• PROVIDED RECORDS:
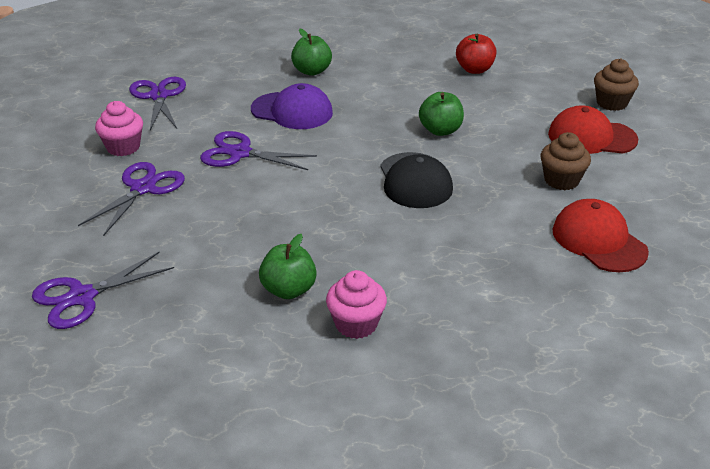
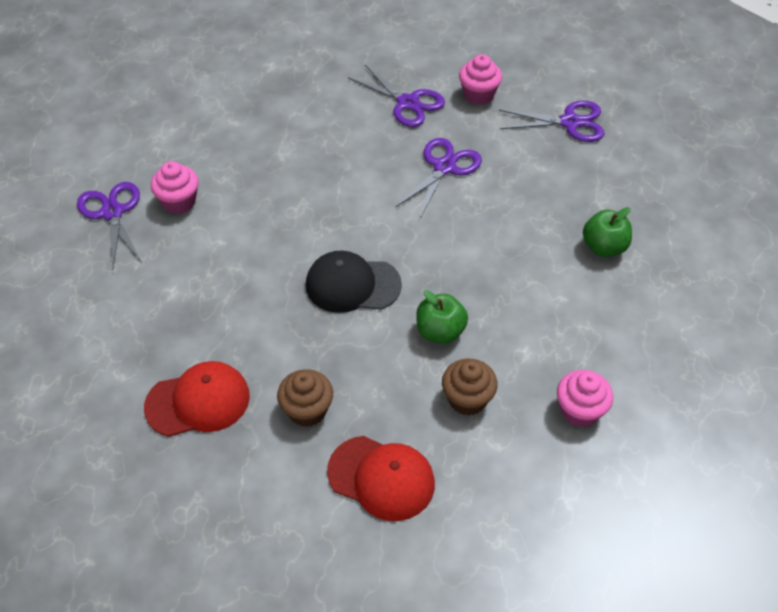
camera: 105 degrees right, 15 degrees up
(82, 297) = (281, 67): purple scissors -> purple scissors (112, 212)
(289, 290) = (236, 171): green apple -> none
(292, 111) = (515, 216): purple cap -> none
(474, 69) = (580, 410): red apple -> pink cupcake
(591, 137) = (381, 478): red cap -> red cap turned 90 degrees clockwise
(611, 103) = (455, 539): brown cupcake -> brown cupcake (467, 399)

==

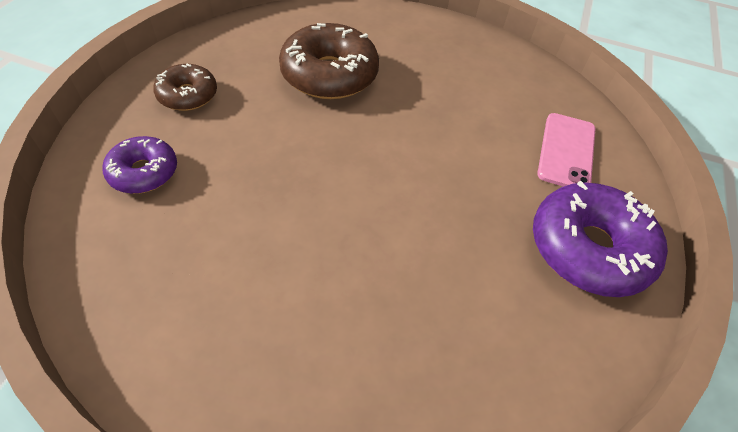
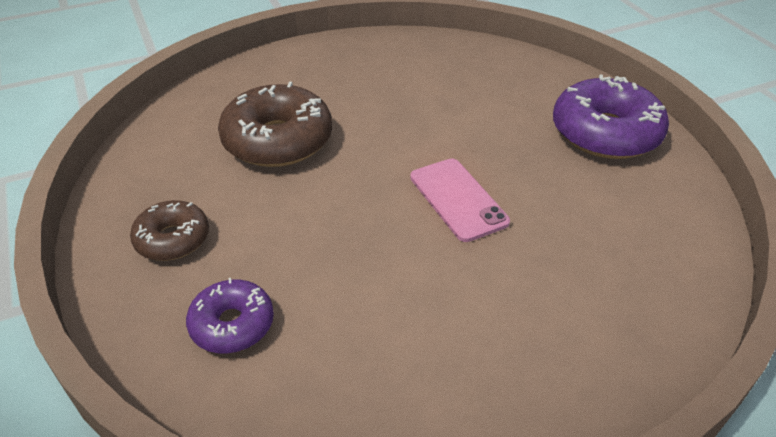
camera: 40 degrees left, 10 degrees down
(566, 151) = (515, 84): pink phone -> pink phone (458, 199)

---

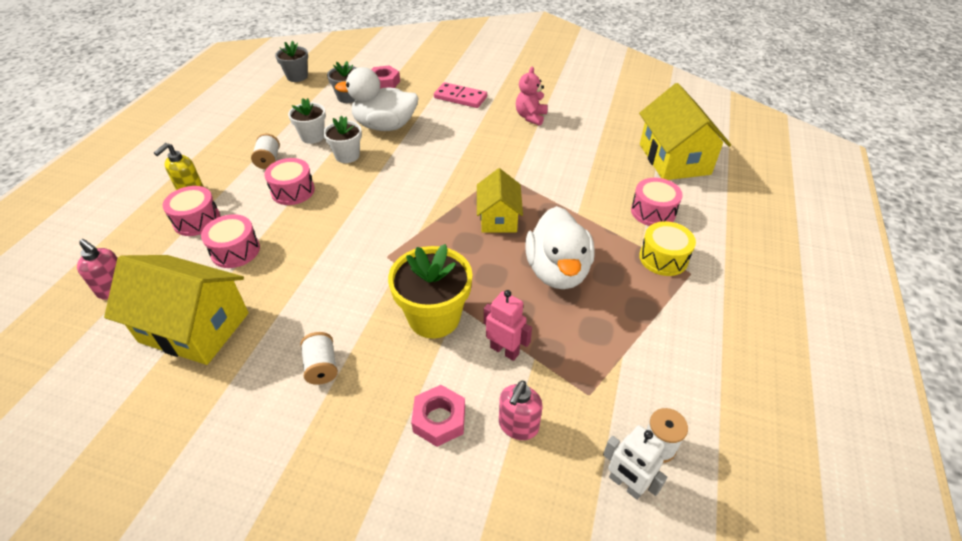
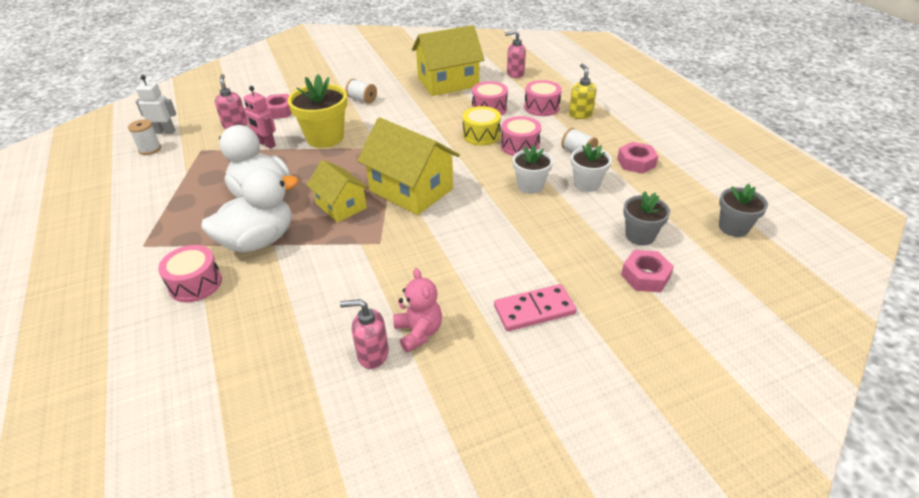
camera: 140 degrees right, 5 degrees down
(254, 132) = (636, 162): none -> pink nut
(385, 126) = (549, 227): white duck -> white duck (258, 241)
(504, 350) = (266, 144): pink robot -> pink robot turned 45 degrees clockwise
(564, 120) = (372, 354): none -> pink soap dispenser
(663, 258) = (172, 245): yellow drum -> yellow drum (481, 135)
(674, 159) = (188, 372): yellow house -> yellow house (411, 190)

• ACTIVITY:
All that is wanted is the stretch of lines above from the one containing "camera: 105 degrees right, 15 degrees up" through the one containing "(591, 137) = (381, 478): red", duplicated exactly.

• RESULT:
camera: 105 degrees right, 15 degrees up
(82, 297) = (281, 67): purple scissors -> purple scissors (112, 212)
(289, 290) = (236, 171): green apple -> none
(292, 111) = (515, 216): purple cap -> none
(474, 69) = (580, 410): red apple -> pink cupcake
(591, 137) = (381, 478): red cap -> red cap turned 90 degrees clockwise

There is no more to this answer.